:: Material supplied ::

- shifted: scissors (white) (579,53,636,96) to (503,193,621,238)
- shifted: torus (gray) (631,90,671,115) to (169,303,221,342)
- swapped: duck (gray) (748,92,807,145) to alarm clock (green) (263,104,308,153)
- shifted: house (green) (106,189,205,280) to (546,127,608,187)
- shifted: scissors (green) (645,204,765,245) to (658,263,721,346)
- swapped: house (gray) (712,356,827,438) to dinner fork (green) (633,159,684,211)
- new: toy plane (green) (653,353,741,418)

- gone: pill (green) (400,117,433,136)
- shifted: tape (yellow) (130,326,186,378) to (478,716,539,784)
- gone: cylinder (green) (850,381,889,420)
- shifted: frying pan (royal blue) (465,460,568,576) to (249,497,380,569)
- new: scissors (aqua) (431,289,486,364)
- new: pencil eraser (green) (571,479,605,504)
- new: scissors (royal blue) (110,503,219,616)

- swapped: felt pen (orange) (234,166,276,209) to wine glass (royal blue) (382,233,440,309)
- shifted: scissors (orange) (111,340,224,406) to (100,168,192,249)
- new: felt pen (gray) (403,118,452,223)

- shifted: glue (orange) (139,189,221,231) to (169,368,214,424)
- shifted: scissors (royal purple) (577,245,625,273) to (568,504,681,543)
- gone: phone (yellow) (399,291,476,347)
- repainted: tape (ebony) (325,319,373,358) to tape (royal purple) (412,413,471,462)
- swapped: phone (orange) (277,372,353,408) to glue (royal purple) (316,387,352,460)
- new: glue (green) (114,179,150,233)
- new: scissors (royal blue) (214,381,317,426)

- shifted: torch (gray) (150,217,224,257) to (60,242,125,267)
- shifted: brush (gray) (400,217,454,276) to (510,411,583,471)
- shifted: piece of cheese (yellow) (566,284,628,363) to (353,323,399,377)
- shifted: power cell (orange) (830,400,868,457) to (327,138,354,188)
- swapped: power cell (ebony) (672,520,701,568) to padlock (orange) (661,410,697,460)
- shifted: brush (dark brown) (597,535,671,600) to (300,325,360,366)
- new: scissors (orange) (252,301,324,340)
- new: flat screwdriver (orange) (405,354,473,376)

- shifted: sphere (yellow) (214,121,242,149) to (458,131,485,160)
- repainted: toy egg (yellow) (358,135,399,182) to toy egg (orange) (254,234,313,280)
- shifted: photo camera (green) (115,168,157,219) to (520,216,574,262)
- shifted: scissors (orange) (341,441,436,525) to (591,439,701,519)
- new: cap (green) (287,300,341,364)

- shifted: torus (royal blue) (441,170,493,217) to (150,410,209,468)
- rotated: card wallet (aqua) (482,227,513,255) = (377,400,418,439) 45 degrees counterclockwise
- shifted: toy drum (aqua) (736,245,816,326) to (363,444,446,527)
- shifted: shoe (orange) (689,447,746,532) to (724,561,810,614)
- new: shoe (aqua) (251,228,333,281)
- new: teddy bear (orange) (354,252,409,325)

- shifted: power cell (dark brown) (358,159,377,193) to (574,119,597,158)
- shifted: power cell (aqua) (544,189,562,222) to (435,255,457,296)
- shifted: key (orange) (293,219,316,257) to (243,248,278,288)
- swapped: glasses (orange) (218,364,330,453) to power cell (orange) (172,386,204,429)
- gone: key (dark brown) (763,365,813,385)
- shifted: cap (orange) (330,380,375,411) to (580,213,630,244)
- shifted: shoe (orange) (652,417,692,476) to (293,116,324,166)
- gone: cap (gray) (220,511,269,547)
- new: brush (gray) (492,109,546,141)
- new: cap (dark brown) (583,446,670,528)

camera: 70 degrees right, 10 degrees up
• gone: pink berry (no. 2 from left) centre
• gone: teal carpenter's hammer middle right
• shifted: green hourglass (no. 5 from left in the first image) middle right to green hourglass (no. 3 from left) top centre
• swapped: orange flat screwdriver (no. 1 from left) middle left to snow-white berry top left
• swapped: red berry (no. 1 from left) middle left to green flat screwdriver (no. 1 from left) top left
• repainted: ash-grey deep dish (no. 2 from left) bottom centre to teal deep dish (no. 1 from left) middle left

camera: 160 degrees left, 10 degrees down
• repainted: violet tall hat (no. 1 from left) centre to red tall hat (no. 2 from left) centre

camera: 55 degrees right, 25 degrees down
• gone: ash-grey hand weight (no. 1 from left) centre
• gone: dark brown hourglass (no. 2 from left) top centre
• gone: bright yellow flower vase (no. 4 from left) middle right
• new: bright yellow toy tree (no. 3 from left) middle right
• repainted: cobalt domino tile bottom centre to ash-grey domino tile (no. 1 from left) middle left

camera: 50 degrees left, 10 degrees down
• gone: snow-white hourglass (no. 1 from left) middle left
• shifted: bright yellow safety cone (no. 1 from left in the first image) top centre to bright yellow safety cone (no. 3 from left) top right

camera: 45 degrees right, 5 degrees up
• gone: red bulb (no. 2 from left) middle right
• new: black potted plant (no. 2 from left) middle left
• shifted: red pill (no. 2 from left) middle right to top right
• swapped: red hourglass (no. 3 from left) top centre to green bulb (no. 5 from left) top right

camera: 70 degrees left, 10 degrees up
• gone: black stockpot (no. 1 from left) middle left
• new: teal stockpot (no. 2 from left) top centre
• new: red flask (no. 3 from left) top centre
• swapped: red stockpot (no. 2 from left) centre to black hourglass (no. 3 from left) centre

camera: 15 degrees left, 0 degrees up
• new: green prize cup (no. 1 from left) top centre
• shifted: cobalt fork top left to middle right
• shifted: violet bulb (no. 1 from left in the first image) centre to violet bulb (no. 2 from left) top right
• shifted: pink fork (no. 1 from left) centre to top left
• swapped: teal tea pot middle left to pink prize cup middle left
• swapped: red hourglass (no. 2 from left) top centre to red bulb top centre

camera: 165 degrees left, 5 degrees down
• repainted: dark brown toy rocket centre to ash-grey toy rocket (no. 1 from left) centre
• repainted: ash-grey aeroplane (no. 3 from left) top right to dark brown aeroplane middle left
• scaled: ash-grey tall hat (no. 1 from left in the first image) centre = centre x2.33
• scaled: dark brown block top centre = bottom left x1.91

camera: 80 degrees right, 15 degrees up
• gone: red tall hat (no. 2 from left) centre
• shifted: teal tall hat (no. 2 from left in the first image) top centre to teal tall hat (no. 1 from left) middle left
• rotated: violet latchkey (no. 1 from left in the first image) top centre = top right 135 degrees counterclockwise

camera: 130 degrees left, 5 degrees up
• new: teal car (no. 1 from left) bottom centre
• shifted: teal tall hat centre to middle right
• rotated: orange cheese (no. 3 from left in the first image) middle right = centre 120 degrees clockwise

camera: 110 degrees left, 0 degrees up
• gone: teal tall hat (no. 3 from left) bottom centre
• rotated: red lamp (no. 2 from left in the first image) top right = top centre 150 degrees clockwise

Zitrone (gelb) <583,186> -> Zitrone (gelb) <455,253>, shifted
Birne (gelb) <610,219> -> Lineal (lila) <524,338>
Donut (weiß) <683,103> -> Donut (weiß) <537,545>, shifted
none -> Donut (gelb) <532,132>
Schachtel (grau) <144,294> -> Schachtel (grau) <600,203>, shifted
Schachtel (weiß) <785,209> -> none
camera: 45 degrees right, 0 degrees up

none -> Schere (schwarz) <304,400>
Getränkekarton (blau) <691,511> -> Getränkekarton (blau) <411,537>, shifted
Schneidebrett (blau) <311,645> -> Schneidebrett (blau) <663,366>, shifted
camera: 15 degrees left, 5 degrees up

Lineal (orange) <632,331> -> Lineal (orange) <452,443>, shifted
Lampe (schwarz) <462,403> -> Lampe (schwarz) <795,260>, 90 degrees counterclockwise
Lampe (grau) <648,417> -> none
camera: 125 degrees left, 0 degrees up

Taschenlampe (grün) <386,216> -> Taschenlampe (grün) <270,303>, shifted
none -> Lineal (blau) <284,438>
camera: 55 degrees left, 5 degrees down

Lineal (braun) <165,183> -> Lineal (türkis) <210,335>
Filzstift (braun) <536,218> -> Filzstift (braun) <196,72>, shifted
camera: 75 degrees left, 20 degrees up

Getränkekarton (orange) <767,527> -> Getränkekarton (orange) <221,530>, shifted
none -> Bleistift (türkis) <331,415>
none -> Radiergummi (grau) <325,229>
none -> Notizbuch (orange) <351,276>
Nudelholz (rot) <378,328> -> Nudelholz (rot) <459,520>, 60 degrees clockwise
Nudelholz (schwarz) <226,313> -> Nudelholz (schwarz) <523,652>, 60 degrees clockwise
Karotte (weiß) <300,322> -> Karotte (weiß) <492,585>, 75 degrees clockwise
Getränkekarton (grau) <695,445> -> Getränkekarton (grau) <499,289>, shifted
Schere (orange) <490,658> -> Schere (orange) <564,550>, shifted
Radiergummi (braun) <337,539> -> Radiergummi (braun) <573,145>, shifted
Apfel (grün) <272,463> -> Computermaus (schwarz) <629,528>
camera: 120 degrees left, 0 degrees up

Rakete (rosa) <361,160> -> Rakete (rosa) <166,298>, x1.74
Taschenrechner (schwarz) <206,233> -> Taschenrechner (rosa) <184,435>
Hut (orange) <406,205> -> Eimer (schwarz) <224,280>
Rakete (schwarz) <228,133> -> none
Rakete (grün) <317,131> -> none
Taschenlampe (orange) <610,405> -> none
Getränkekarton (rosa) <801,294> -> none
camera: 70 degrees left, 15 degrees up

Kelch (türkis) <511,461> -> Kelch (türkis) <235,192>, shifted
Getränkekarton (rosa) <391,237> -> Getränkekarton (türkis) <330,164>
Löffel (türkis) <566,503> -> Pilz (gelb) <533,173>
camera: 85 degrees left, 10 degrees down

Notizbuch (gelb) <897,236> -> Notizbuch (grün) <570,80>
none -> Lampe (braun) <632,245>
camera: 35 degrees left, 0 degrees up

:::

▸ What is required
Could you restate word for word the lines above, from the one that contains "Birne (gelb) <610,219>" through the one that contains "Schachtel (weiß) <785,209> -> none", and no others?

▸ Answer to this task
Birne (gelb) <610,219> -> Lineal (lila) <524,338>
Donut (weiß) <683,103> -> Donut (weiß) <537,545>, shifted
none -> Donut (gelb) <532,132>
Schachtel (grau) <144,294> -> Schachtel (grau) <600,203>, shifted
Schachtel (weiß) <785,209> -> none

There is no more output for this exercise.